Write out each record below exactly, without pictures.

--- The input Enclosed Below ---

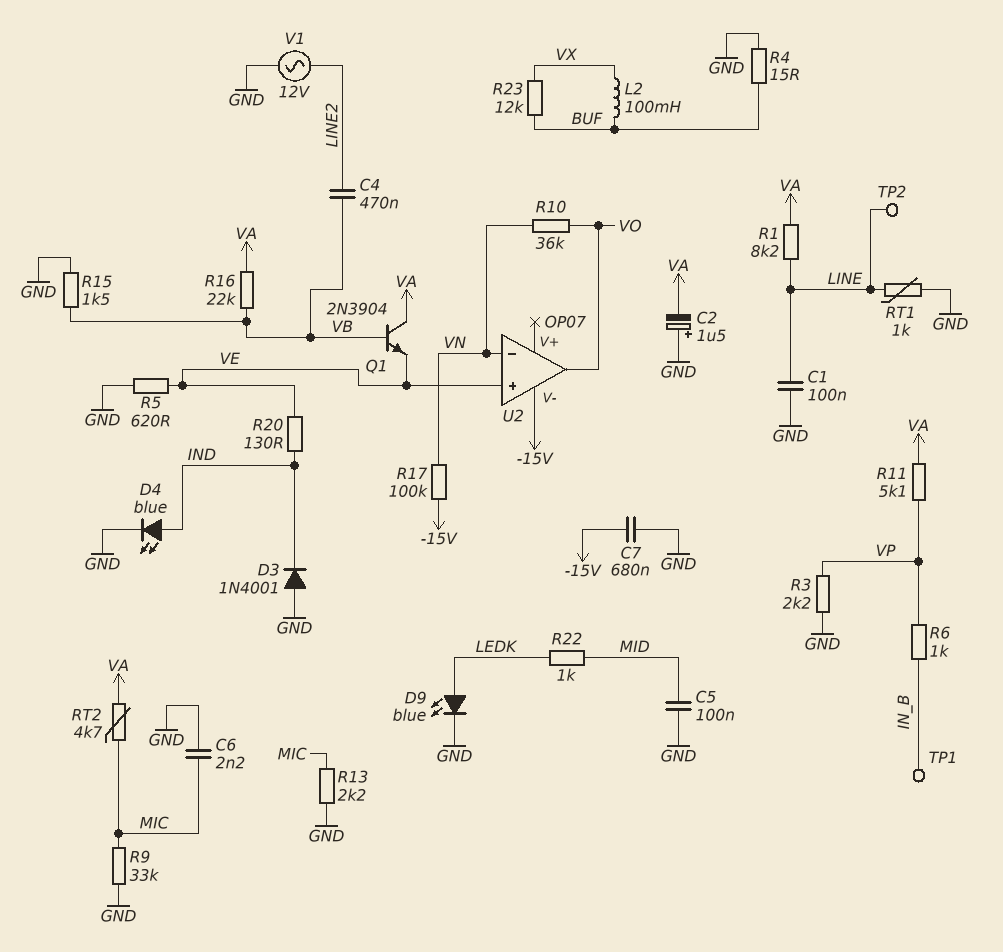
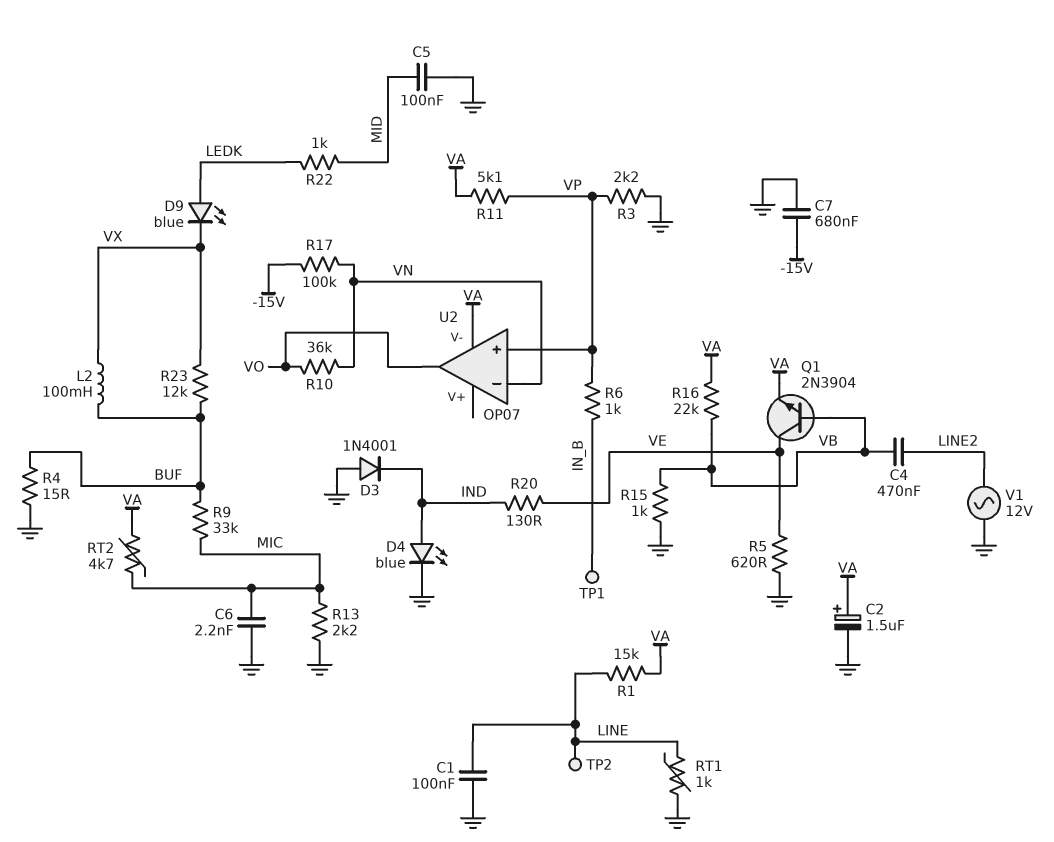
C2: 1.5uF (plus GND, minus VA) -> 1.5uF (plus VA, minus GND)
D9: LED blue (A LEDK, K GND) -> LED blue (A LEDK, K VX)
Q1: NPN 2N3904 (B VB, C VA, E VE) -> NPN 2N3904 (B VB, C VE, E VA)
R1: 8.2k (LINE, VA) -> 15k (LINE, VA)
R9: 33k (GND, MIC) -> 33k (BUF, MIC)
R15: 1.5k (GND, VB) -> 1k (GND, VB)
U2 pin V-: -15V -> VA
U2 pin in+: VE -> VP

--- End of Enclosed The input ---

## Solution to this problem
C2: 1.5uF (plus GND, minus VA) -> 1.5uF (plus VA, minus GND)
D9: LED blue (A LEDK, K GND) -> LED blue (A LEDK, K VX)
Q1: NPN 2N3904 (B VB, C VA, E VE) -> NPN 2N3904 (B VB, C VE, E VA)
R1: 8.2k (LINE, VA) -> 15k (LINE, VA)
R9: 33k (GND, MIC) -> 33k (BUF, MIC)
R15: 1.5k (GND, VB) -> 1k (GND, VB)
U2 pin V-: -15V -> VA
U2 pin in+: VE -> VP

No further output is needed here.